**Required work:**
What is needed is a faithful copy of all the entries, with no pictures in it.

[Dataset records]

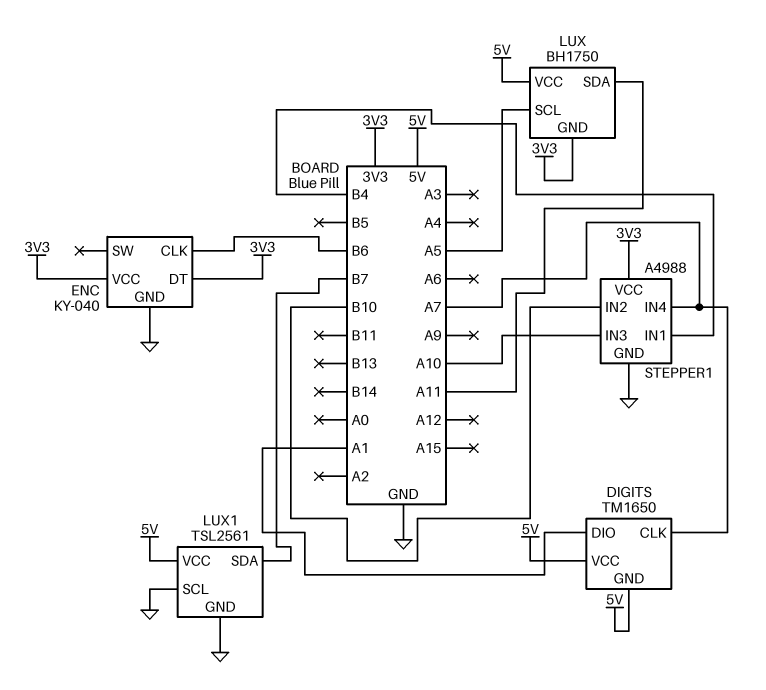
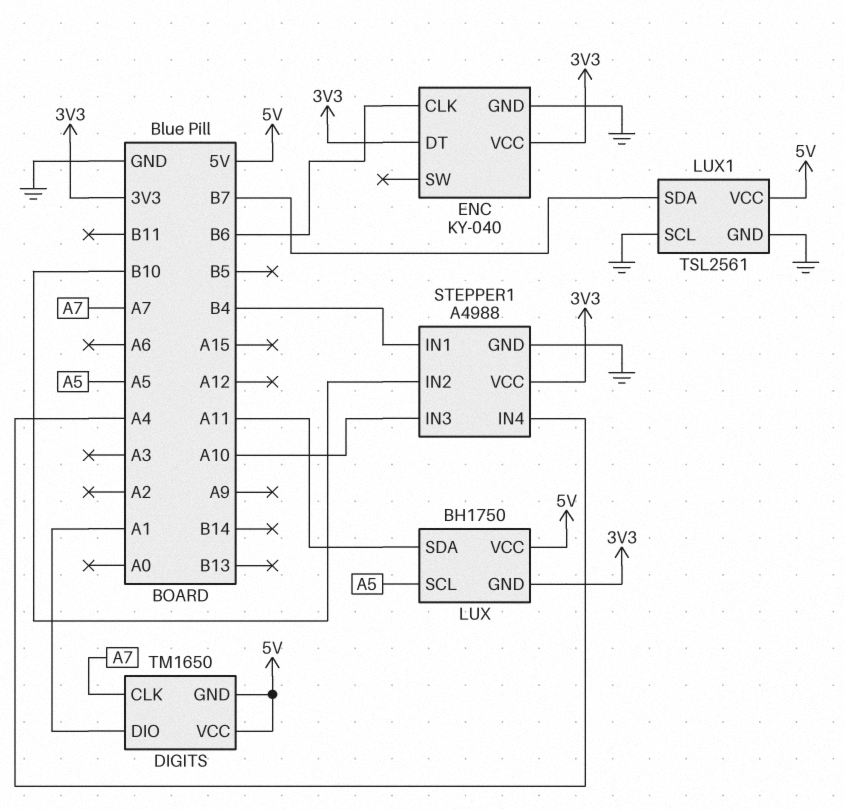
STEPPER1 pin IN4: A7 -> A4

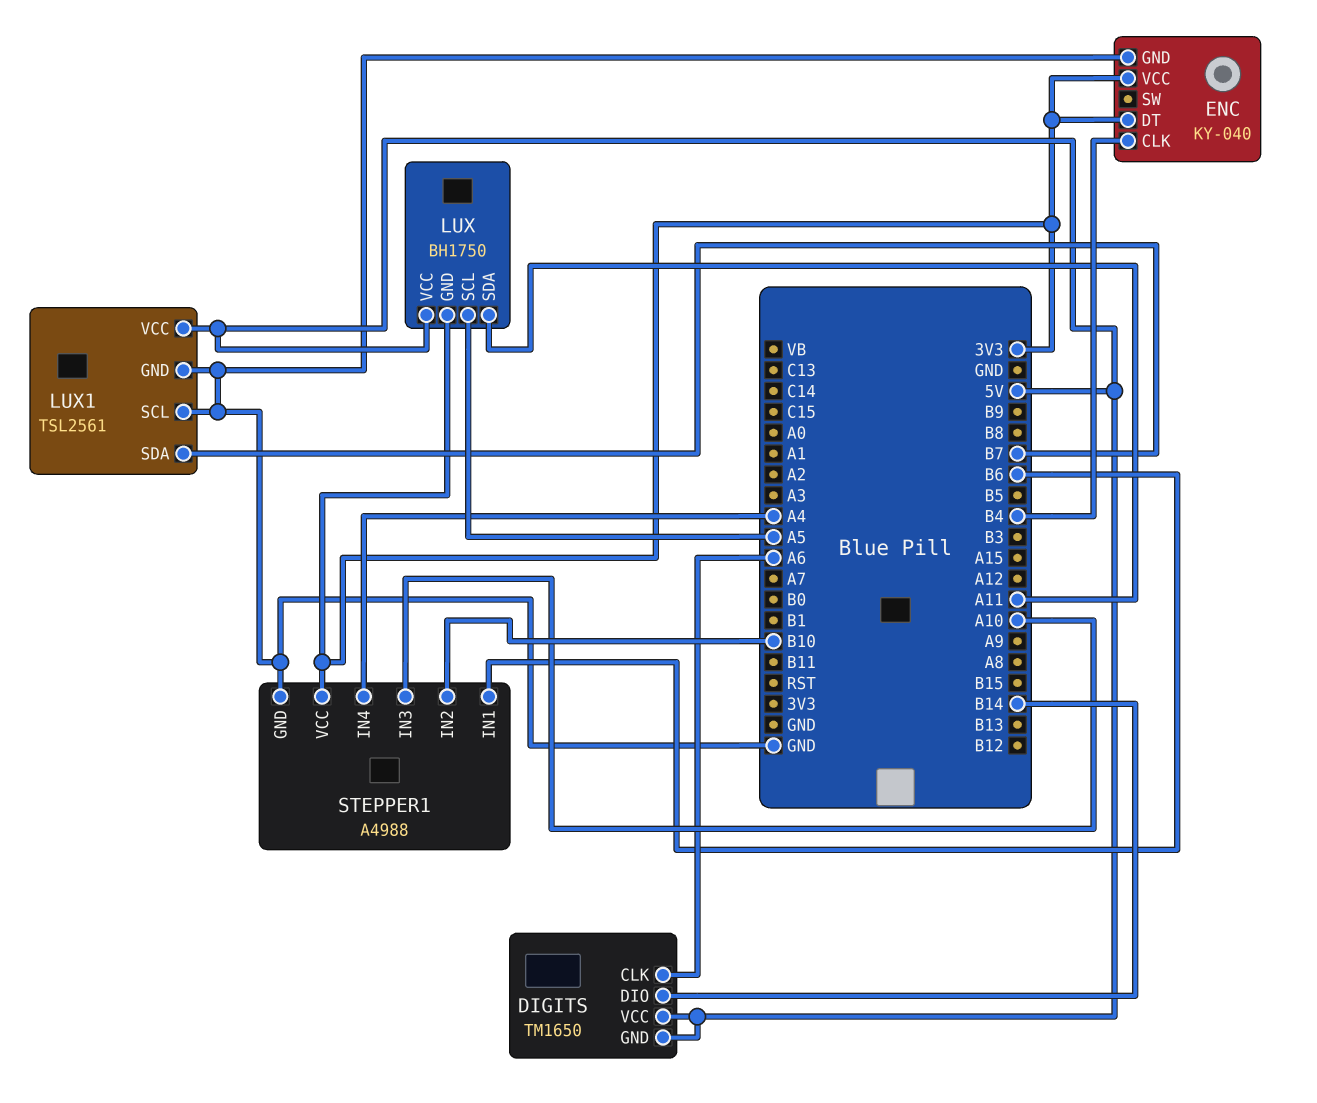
DIGITS pin CLK: A7 -> A6
DIGITS pin DIO: A1 -> B14
ENC pin CLK: B6 -> B4
STEPPER1 pin IN1: B4 -> B6

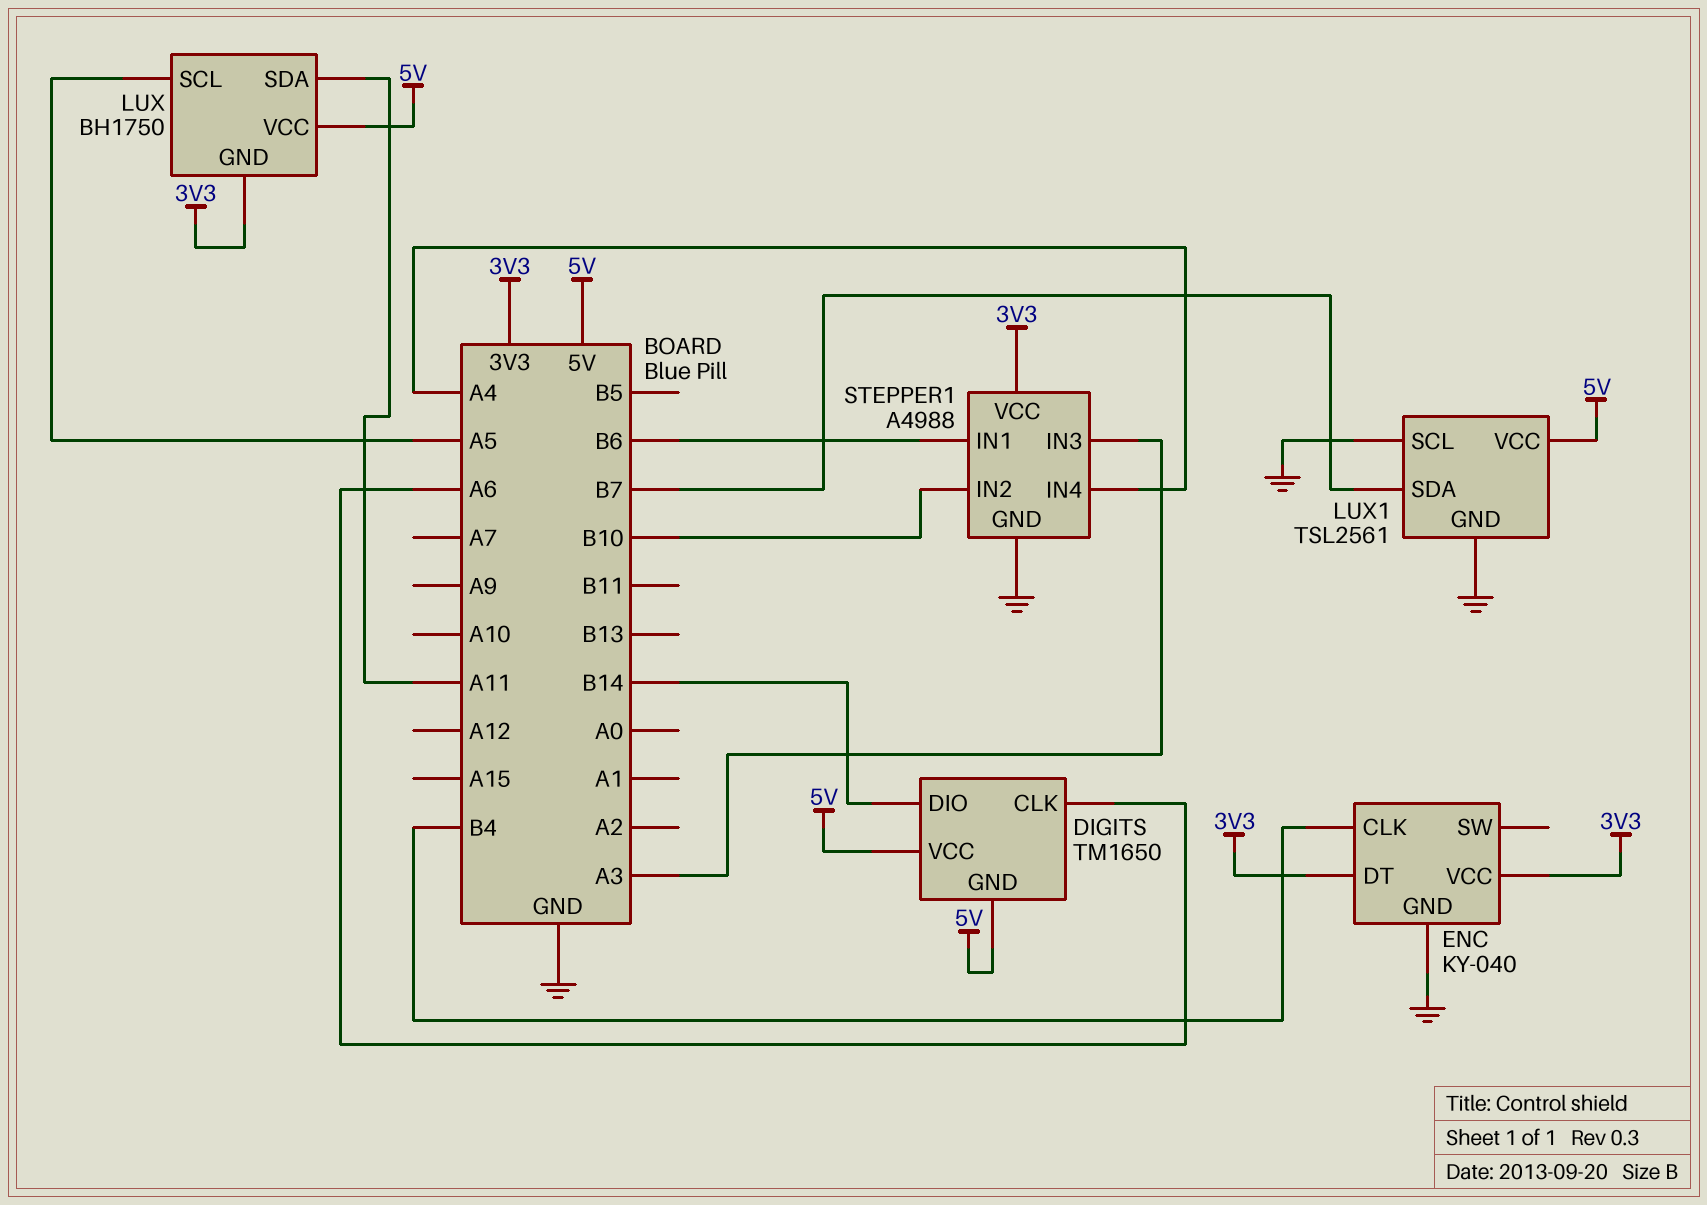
STEPPER1 pin IN3: A10 -> A3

**The completed task:**
STEPPER1 pin IN4: A7 -> A4

DIGITS pin CLK: A7 -> A6
DIGITS pin DIO: A1 -> B14
ENC pin CLK: B6 -> B4
STEPPER1 pin IN1: B4 -> B6

STEPPER1 pin IN3: A10 -> A3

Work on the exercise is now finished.